[What you have to do] Check each line of the material, and show the ones that include the word "window".

Segment Open

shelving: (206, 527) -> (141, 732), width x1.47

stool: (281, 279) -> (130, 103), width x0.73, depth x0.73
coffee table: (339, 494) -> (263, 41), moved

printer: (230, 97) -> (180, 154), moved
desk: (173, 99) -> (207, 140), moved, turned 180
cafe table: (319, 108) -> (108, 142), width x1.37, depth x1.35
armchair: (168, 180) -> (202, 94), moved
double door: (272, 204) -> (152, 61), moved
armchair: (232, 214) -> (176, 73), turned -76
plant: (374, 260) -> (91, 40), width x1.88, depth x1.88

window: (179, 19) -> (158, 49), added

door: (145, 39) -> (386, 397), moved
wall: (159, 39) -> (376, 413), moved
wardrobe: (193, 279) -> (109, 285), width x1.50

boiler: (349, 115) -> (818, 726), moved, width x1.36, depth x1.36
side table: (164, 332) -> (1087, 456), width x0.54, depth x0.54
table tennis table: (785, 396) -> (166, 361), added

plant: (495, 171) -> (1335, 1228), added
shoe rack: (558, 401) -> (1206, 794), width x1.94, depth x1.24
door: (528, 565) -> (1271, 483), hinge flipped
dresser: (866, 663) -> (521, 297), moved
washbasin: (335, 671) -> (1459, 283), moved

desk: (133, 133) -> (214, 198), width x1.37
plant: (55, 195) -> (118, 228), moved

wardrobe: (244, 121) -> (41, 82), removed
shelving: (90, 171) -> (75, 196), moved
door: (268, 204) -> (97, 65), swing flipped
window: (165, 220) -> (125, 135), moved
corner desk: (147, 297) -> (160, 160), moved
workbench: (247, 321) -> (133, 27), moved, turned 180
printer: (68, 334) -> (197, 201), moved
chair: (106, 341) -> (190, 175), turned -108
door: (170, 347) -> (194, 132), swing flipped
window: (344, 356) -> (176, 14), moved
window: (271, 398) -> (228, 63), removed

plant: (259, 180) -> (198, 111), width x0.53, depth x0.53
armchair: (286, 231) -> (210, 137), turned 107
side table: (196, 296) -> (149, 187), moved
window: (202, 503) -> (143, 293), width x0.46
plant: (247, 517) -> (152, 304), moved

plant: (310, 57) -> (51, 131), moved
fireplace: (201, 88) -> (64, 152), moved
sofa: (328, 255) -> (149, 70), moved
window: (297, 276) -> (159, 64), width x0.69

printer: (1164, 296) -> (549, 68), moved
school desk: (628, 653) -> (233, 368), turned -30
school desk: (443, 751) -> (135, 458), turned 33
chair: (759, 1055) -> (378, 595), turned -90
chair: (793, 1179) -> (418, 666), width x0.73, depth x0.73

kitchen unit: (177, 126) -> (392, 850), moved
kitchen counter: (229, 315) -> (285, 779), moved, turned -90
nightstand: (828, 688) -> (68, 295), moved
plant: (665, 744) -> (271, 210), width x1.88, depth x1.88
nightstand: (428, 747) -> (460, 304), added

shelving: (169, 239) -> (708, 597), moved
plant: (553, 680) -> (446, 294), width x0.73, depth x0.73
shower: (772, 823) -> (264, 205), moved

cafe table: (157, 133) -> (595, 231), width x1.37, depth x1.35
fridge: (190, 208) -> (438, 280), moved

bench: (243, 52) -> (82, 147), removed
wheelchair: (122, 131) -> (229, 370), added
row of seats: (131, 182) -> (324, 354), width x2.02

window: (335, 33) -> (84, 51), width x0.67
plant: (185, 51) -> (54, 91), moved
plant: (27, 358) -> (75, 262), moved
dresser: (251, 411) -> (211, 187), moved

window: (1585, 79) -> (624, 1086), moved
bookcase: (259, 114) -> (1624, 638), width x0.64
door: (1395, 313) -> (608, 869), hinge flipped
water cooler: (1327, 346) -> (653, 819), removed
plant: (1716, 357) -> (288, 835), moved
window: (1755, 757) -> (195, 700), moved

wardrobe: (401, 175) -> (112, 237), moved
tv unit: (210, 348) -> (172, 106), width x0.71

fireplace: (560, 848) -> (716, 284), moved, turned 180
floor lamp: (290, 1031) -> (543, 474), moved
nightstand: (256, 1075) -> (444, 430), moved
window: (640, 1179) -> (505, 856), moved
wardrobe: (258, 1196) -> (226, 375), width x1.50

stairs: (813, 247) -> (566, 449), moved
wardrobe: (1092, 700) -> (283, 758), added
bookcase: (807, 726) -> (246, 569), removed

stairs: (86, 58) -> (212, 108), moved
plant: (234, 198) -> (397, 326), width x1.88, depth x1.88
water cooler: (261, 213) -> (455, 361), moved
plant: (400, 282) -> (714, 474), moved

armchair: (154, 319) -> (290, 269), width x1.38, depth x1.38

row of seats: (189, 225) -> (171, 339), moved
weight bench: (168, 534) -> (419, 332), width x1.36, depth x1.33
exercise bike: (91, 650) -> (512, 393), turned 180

Segment Closed

[Finished task]
window: (179, 19) -> (158, 49), added
window: (165, 220) -> (125, 135), moved
window: (344, 356) -> (176, 14), moved
window: (271, 398) -> (228, 63), removed
window: (202, 503) -> (143, 293), width x0.46
window: (297, 276) -> (159, 64), width x0.69
window: (335, 33) -> (84, 51), width x0.67
window: (1585, 79) -> (624, 1086), moved
window: (1755, 757) -> (195, 700), moved
window: (640, 1179) -> (505, 856), moved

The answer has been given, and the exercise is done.